Data records
┄┄┄┄┄┄┄┄┄┄┄┄┄┄┄┄┄┄┄┄

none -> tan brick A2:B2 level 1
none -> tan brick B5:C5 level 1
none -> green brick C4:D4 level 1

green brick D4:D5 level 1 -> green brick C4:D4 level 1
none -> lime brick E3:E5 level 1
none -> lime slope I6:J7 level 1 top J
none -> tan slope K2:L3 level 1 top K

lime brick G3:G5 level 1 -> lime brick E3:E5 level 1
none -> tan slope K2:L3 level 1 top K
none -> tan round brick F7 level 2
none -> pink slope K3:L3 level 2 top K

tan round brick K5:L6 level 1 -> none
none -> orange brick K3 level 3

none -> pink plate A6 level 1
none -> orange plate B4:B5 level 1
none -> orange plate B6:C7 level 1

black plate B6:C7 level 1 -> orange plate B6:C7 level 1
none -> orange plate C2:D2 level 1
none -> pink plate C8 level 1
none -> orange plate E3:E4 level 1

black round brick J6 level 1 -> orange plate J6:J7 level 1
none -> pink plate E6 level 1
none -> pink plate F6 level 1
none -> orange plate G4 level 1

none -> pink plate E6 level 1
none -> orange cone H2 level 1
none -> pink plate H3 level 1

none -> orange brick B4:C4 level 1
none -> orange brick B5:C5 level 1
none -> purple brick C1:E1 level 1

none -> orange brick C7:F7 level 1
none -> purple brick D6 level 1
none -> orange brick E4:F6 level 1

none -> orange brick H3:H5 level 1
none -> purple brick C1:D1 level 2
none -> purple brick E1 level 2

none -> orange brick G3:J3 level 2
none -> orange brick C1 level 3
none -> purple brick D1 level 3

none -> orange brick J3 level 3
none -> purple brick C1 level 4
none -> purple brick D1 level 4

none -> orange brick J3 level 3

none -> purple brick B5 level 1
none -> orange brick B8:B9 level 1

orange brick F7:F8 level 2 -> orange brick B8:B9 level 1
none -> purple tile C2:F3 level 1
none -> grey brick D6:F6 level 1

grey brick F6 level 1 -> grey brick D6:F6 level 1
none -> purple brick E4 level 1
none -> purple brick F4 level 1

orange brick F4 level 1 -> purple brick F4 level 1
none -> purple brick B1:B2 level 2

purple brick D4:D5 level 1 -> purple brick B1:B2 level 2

┄┄┄┄┄┄┄┄┄┄┄┄┄┄┄┄┄┄┄┄

Work instruction
Only the lines from the one containing "none -> orange brick H3:H5 level 1" through the last line above belong in your answer. Retype them exactly.

Response to this exercise
none -> orange brick H3:H5 level 1
none -> purple brick C1:D1 level 2
none -> purple brick E1 level 2

none -> orange brick G3:J3 level 2
none -> orange brick C1 level 3
none -> purple brick D1 level 3

none -> orange brick J3 level 3
none -> purple brick C1 level 4
none -> purple brick D1 level 4

none -> orange brick J3 level 3

none -> purple brick B5 level 1
none -> orange brick B8:B9 level 1

orange brick F7:F8 level 2 -> orange brick B8:B9 level 1
none -> purple tile C2:F3 level 1
none -> grey brick D6:F6 level 1

grey brick F6 level 1 -> grey brick D6:F6 level 1
none -> purple brick E4 level 1
none -> purple brick F4 level 1

orange brick F4 level 1 -> purple brick F4 level 1
none -> purple brick B1:B2 level 2

purple brick D4:D5 level 1 -> purple brick B1:B2 level 2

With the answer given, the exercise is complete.